> Data records:
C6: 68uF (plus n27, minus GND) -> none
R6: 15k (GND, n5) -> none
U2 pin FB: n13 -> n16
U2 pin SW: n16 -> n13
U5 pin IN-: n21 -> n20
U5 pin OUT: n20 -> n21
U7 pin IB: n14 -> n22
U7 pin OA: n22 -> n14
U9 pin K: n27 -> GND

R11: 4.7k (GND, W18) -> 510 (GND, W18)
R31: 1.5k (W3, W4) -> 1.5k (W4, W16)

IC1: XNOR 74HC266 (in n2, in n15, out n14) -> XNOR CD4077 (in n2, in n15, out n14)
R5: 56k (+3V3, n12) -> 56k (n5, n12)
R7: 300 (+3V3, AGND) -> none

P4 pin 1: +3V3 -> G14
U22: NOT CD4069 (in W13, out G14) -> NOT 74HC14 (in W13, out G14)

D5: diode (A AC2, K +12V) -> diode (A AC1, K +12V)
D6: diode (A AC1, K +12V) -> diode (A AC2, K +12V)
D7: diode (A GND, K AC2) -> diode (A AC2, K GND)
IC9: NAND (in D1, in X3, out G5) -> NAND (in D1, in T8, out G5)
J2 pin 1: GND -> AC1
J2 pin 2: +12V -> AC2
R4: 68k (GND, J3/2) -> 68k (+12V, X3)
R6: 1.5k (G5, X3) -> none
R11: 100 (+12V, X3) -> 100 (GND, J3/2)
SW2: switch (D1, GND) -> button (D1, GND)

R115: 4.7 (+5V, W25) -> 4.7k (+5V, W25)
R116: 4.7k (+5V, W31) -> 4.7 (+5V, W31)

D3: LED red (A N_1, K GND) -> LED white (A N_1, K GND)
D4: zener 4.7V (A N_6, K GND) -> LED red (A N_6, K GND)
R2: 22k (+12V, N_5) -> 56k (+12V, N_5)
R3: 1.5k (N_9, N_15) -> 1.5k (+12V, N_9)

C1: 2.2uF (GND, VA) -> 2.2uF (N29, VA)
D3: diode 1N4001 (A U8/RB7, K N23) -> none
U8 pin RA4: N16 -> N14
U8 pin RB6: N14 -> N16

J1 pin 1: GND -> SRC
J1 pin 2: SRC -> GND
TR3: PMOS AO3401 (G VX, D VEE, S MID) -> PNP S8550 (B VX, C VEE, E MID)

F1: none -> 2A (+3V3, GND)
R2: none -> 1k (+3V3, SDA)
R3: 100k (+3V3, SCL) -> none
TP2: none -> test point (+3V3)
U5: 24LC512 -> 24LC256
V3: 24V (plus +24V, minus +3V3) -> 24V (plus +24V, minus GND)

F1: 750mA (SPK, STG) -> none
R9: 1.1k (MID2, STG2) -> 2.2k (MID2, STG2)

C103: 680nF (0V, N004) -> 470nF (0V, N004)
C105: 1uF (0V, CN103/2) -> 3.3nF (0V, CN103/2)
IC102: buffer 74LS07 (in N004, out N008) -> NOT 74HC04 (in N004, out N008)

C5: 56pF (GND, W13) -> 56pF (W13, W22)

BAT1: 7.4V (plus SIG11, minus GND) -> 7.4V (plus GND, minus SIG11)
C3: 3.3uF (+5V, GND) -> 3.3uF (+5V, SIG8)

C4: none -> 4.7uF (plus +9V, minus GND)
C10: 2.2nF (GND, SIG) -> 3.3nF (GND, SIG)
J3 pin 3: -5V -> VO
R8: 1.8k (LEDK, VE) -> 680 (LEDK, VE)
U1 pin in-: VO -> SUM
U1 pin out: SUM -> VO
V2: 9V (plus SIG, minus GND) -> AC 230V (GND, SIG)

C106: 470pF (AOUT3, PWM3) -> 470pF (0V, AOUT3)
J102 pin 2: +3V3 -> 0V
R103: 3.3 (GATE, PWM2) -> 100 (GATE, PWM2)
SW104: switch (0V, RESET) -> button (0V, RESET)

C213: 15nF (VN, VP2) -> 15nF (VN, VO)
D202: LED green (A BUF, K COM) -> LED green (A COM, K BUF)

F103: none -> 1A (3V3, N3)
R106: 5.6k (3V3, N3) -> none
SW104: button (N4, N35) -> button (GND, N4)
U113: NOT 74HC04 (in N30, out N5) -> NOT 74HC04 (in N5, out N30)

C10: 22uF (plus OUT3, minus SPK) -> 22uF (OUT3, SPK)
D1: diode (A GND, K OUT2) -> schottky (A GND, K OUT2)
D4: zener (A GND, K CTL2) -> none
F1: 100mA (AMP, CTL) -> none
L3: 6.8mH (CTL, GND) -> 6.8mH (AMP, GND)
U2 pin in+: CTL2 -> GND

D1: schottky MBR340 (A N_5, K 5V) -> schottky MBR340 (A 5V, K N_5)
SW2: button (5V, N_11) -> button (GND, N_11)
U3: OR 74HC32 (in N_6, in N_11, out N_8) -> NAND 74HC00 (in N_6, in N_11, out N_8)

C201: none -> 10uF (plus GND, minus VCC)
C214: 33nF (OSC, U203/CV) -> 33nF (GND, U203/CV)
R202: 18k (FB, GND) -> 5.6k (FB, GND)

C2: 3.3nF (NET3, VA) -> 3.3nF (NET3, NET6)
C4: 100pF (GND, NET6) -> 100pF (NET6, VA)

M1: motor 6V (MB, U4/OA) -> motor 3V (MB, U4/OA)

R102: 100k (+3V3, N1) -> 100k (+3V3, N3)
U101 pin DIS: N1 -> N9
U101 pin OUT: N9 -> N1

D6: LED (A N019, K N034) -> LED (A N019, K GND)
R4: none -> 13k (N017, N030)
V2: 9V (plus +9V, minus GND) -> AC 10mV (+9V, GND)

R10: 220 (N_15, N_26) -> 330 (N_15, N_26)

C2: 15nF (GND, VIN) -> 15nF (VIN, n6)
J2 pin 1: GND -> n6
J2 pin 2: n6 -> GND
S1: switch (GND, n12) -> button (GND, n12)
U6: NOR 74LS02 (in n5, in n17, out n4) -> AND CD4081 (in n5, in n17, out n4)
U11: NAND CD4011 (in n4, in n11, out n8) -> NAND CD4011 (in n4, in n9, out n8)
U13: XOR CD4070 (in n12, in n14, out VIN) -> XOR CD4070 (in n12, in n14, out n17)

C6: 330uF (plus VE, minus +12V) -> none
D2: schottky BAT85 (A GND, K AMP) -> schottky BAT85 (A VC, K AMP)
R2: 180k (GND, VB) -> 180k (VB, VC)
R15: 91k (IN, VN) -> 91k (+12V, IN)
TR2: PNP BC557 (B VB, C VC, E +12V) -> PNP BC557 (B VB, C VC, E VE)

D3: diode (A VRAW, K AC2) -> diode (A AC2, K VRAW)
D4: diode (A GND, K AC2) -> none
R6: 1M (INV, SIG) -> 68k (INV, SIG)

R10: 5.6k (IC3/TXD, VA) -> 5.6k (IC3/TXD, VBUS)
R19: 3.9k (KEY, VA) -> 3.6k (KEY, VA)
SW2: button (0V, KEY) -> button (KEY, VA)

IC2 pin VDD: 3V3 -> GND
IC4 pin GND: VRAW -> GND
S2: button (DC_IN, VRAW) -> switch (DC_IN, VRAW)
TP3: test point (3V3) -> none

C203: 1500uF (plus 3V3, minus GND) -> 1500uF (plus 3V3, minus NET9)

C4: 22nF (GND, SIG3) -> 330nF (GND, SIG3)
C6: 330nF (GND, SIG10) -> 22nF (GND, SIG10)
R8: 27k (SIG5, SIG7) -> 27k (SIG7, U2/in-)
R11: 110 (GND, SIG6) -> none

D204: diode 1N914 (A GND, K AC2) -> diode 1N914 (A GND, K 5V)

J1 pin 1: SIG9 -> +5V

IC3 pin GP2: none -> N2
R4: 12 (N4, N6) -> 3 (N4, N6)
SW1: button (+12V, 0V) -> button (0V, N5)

> Your goal: Would you give the data above again, exactly as written?

> Your solution:
C6: 68uF (plus n27, minus GND) -> none
R6: 15k (GND, n5) -> none
U2 pin FB: n13 -> n16
U2 pin SW: n16 -> n13
U5 pin IN-: n21 -> n20
U5 pin OUT: n20 -> n21
U7 pin IB: n14 -> n22
U7 pin OA: n22 -> n14
U9 pin K: n27 -> GND

R11: 4.7k (GND, W18) -> 510 (GND, W18)
R31: 1.5k (W3, W4) -> 1.5k (W4, W16)

IC1: XNOR 74HC266 (in n2, in n15, out n14) -> XNOR CD4077 (in n2, in n15, out n14)
R5: 56k (+3V3, n12) -> 56k (n5, n12)
R7: 300 (+3V3, AGND) -> none

P4 pin 1: +3V3 -> G14
U22: NOT CD4069 (in W13, out G14) -> NOT 74HC14 (in W13, out G14)

D5: diode (A AC2, K +12V) -> diode (A AC1, K +12V)
D6: diode (A AC1, K +12V) -> diode (A AC2, K +12V)
D7: diode (A GND, K AC2) -> diode (A AC2, K GND)
IC9: NAND (in D1, in X3, out G5) -> NAND (in D1, in T8, out G5)
J2 pin 1: GND -> AC1
J2 pin 2: +12V -> AC2
R4: 68k (GND, J3/2) -> 68k (+12V, X3)
R6: 1.5k (G5, X3) -> none
R11: 100 (+12V, X3) -> 100 (GND, J3/2)
SW2: switch (D1, GND) -> button (D1, GND)

R115: 4.7 (+5V, W25) -> 4.7k (+5V, W25)
R116: 4.7k (+5V, W31) -> 4.7 (+5V, W31)

D3: LED red (A N_1, K GND) -> LED white (A N_1, K GND)
D4: zener 4.7V (A N_6, K GND) -> LED red (A N_6, K GND)
R2: 22k (+12V, N_5) -> 56k (+12V, N_5)
R3: 1.5k (N_9, N_15) -> 1.5k (+12V, N_9)

C1: 2.2uF (GND, VA) -> 2.2uF (N29, VA)
D3: diode 1N4001 (A U8/RB7, K N23) -> none
U8 pin RA4: N16 -> N14
U8 pin RB6: N14 -> N16

J1 pin 1: GND -> SRC
J1 pin 2: SRC -> GND
TR3: PMOS AO3401 (G VX, D VEE, S MID) -> PNP S8550 (B VX, C VEE, E MID)

F1: none -> 2A (+3V3, GND)
R2: none -> 1k (+3V3, SDA)
R3: 100k (+3V3, SCL) -> none
TP2: none -> test point (+3V3)
U5: 24LC512 -> 24LC256
V3: 24V (plus +24V, minus +3V3) -> 24V (plus +24V, minus GND)

F1: 750mA (SPK, STG) -> none
R9: 1.1k (MID2, STG2) -> 2.2k (MID2, STG2)

C103: 680nF (0V, N004) -> 470nF (0V, N004)
C105: 1uF (0V, CN103/2) -> 3.3nF (0V, CN103/2)
IC102: buffer 74LS07 (in N004, out N008) -> NOT 74HC04 (in N004, out N008)

C5: 56pF (GND, W13) -> 56pF (W13, W22)

BAT1: 7.4V (plus SIG11, minus GND) -> 7.4V (plus GND, minus SIG11)
C3: 3.3uF (+5V, GND) -> 3.3uF (+5V, SIG8)

C4: none -> 4.7uF (plus +9V, minus GND)
C10: 2.2nF (GND, SIG) -> 3.3nF (GND, SIG)
J3 pin 3: -5V -> VO
R8: 1.8k (LEDK, VE) -> 680 (LEDK, VE)
U1 pin in-: VO -> SUM
U1 pin out: SUM -> VO
V2: 9V (plus SIG, minus GND) -> AC 230V (GND, SIG)

C106: 470pF (AOUT3, PWM3) -> 470pF (0V, AOUT3)
J102 pin 2: +3V3 -> 0V
R103: 3.3 (GATE, PWM2) -> 100 (GATE, PWM2)
SW104: switch (0V, RESET) -> button (0V, RESET)

C213: 15nF (VN, VP2) -> 15nF (VN, VO)
D202: LED green (A BUF, K COM) -> LED green (A COM, K BUF)

F103: none -> 1A (3V3, N3)
R106: 5.6k (3V3, N3) -> none
SW104: button (N4, N35) -> button (GND, N4)
U113: NOT 74HC04 (in N30, out N5) -> NOT 74HC04 (in N5, out N30)

C10: 22uF (plus OUT3, minus SPK) -> 22uF (OUT3, SPK)
D1: diode (A GND, K OUT2) -> schottky (A GND, K OUT2)
D4: zener (A GND, K CTL2) -> none
F1: 100mA (AMP, CTL) -> none
L3: 6.8mH (CTL, GND) -> 6.8mH (AMP, GND)
U2 pin in+: CTL2 -> GND

D1: schottky MBR340 (A N_5, K 5V) -> schottky MBR340 (A 5V, K N_5)
SW2: button (5V, N_11) -> button (GND, N_11)
U3: OR 74HC32 (in N_6, in N_11, out N_8) -> NAND 74HC00 (in N_6, in N_11, out N_8)

C201: none -> 10uF (plus GND, minus VCC)
C214: 33nF (OSC, U203/CV) -> 33nF (GND, U203/CV)
R202: 18k (FB, GND) -> 5.6k (FB, GND)

C2: 3.3nF (NET3, VA) -> 3.3nF (NET3, NET6)
C4: 100pF (GND, NET6) -> 100pF (NET6, VA)

M1: motor 6V (MB, U4/OA) -> motor 3V (MB, U4/OA)

R102: 100k (+3V3, N1) -> 100k (+3V3, N3)
U101 pin DIS: N1 -> N9
U101 pin OUT: N9 -> N1

D6: LED (A N019, K N034) -> LED (A N019, K GND)
R4: none -> 13k (N017, N030)
V2: 9V (plus +9V, minus GND) -> AC 10mV (+9V, GND)

R10: 220 (N_15, N_26) -> 330 (N_15, N_26)

C2: 15nF (GND, VIN) -> 15nF (VIN, n6)
J2 pin 1: GND -> n6
J2 pin 2: n6 -> GND
S1: switch (GND, n12) -> button (GND, n12)
U6: NOR 74LS02 (in n5, in n17, out n4) -> AND CD4081 (in n5, in n17, out n4)
U11: NAND CD4011 (in n4, in n11, out n8) -> NAND CD4011 (in n4, in n9, out n8)
U13: XOR CD4070 (in n12, in n14, out VIN) -> XOR CD4070 (in n12, in n14, out n17)

C6: 330uF (plus VE, minus +12V) -> none
D2: schottky BAT85 (A GND, K AMP) -> schottky BAT85 (A VC, K AMP)
R2: 180k (GND, VB) -> 180k (VB, VC)
R15: 91k (IN, VN) -> 91k (+12V, IN)
TR2: PNP BC557 (B VB, C VC, E +12V) -> PNP BC557 (B VB, C VC, E VE)

D3: diode (A VRAW, K AC2) -> diode (A AC2, K VRAW)
D4: diode (A GND, K AC2) -> none
R6: 1M (INV, SIG) -> 68k (INV, SIG)

R10: 5.6k (IC3/TXD, VA) -> 5.6k (IC3/TXD, VBUS)
R19: 3.9k (KEY, VA) -> 3.6k (KEY, VA)
SW2: button (0V, KEY) -> button (KEY, VA)

IC2 pin VDD: 3V3 -> GND
IC4 pin GND: VRAW -> GND
S2: button (DC_IN, VRAW) -> switch (DC_IN, VRAW)
TP3: test point (3V3) -> none

C203: 1500uF (plus 3V3, minus GND) -> 1500uF (plus 3V3, minus NET9)

C4: 22nF (GND, SIG3) -> 330nF (GND, SIG3)
C6: 330nF (GND, SIG10) -> 22nF (GND, SIG10)
R8: 27k (SIG5, SIG7) -> 27k (SIG7, U2/in-)
R11: 110 (GND, SIG6) -> none

D204: diode 1N914 (A GND, K AC2) -> diode 1N914 (A GND, K 5V)

J1 pin 1: SIG9 -> +5V

IC3 pin GP2: none -> N2
R4: 12 (N4, N6) -> 3 (N4, N6)
SW1: button (+12V, 0V) -> button (0V, N5)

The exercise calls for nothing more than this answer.